## Directive:
Send back all the data below, exactly as given.

## Data extract:
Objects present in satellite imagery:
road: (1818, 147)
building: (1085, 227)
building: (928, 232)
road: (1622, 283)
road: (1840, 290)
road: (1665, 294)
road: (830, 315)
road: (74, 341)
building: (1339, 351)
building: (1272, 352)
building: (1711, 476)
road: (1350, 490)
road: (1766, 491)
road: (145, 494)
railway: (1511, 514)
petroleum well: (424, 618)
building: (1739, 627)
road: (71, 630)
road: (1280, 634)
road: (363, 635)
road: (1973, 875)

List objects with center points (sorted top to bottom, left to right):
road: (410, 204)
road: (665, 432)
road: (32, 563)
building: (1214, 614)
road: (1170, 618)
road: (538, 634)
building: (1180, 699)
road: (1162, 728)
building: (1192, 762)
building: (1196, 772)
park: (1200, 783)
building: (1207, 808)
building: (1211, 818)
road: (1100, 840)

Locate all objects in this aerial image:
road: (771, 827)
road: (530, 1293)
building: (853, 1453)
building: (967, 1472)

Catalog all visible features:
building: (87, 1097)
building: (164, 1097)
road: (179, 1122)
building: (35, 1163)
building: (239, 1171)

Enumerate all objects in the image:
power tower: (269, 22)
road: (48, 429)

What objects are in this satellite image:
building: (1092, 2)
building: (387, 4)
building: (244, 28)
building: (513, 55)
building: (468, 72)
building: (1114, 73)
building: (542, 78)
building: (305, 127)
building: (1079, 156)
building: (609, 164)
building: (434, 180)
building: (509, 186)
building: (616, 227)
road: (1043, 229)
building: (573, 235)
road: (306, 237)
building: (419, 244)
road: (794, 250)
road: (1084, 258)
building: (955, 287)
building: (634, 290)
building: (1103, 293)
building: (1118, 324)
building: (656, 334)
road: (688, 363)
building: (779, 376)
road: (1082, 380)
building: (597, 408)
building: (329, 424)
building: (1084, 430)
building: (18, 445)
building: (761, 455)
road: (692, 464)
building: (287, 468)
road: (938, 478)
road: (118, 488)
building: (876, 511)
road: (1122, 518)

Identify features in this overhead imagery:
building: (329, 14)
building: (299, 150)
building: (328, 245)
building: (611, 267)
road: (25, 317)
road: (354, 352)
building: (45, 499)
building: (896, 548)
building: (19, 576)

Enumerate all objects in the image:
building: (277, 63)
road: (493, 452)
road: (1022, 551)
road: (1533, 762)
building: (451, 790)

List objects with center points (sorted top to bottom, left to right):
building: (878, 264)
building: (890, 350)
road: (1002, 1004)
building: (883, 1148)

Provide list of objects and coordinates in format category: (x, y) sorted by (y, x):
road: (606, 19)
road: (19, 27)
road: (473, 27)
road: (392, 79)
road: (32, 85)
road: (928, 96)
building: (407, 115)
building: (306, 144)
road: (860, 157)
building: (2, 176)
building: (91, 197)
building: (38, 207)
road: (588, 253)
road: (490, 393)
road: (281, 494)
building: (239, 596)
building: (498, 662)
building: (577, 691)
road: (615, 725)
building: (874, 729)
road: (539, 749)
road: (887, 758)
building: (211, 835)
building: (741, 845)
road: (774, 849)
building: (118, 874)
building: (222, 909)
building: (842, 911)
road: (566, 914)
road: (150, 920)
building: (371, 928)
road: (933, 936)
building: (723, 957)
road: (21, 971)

## Task answer:
Objects present in satellite imagery:
road: (1818, 147)
building: (1085, 227)
building: (928, 232)
road: (1622, 283)
road: (1840, 290)
road: (1665, 294)
road: (830, 315)
road: (74, 341)
building: (1339, 351)
building: (1272, 352)
building: (1711, 476)
road: (1350, 490)
road: (1766, 491)
road: (145, 494)
railway: (1511, 514)
petroleum well: (424, 618)
building: (1739, 627)
road: (71, 630)
road: (1280, 634)
road: (363, 635)
road: (1973, 875)

List objects with center points (sorted top to bottom, left to right):
road: (410, 204)
road: (665, 432)
road: (32, 563)
building: (1214, 614)
road: (1170, 618)
road: (538, 634)
building: (1180, 699)
road: (1162, 728)
building: (1192, 762)
building: (1196, 772)
park: (1200, 783)
building: (1207, 808)
building: (1211, 818)
road: (1100, 840)

Locate all objects in this aerial image:
road: (771, 827)
road: (530, 1293)
building: (853, 1453)
building: (967, 1472)

Catalog all visible features:
building: (87, 1097)
building: (164, 1097)
road: (179, 1122)
building: (35, 1163)
building: (239, 1171)

Enumerate all objects in the image:
power tower: (269, 22)
road: (48, 429)

What objects are in this satellite image:
building: (1092, 2)
building: (387, 4)
building: (244, 28)
building: (513, 55)
building: (468, 72)
building: (1114, 73)
building: (542, 78)
building: (305, 127)
building: (1079, 156)
building: (609, 164)
building: (434, 180)
building: (509, 186)
building: (616, 227)
road: (1043, 229)
building: (573, 235)
road: (306, 237)
building: (419, 244)
road: (794, 250)
road: (1084, 258)
building: (955, 287)
building: (634, 290)
building: (1103, 293)
building: (1118, 324)
building: (656, 334)
road: (688, 363)
building: (779, 376)
road: (1082, 380)
building: (597, 408)
building: (329, 424)
building: (1084, 430)
building: (18, 445)
building: (761, 455)
road: (692, 464)
building: (287, 468)
road: (938, 478)
road: (118, 488)
building: (876, 511)
road: (1122, 518)

Identify features in this overhead imagery:
building: (329, 14)
building: (299, 150)
building: (328, 245)
building: (611, 267)
road: (25, 317)
road: (354, 352)
building: (45, 499)
building: (896, 548)
building: (19, 576)

Enumerate all objects in the image:
building: (277, 63)
road: (493, 452)
road: (1022, 551)
road: (1533, 762)
building: (451, 790)

List objects with center points (sorted top to bottom, left to right):
building: (878, 264)
building: (890, 350)
road: (1002, 1004)
building: (883, 1148)

Provide list of objects and coordinates in format category: (x, y) sorted by (y, x):
road: (606, 19)
road: (19, 27)
road: (473, 27)
road: (392, 79)
road: (32, 85)
road: (928, 96)
building: (407, 115)
building: (306, 144)
road: (860, 157)
building: (2, 176)
building: (91, 197)
building: (38, 207)
road: (588, 253)
road: (490, 393)
road: (281, 494)
building: (239, 596)
building: (498, 662)
building: (577, 691)
road: (615, 725)
building: (874, 729)
road: (539, 749)
road: (887, 758)
building: (211, 835)
building: (741, 845)
road: (774, 849)
building: (118, 874)
building: (222, 909)
building: (842, 911)
road: (566, 914)
road: (150, 920)
building: (371, 928)
road: (933, 936)
building: (723, 957)
road: (21, 971)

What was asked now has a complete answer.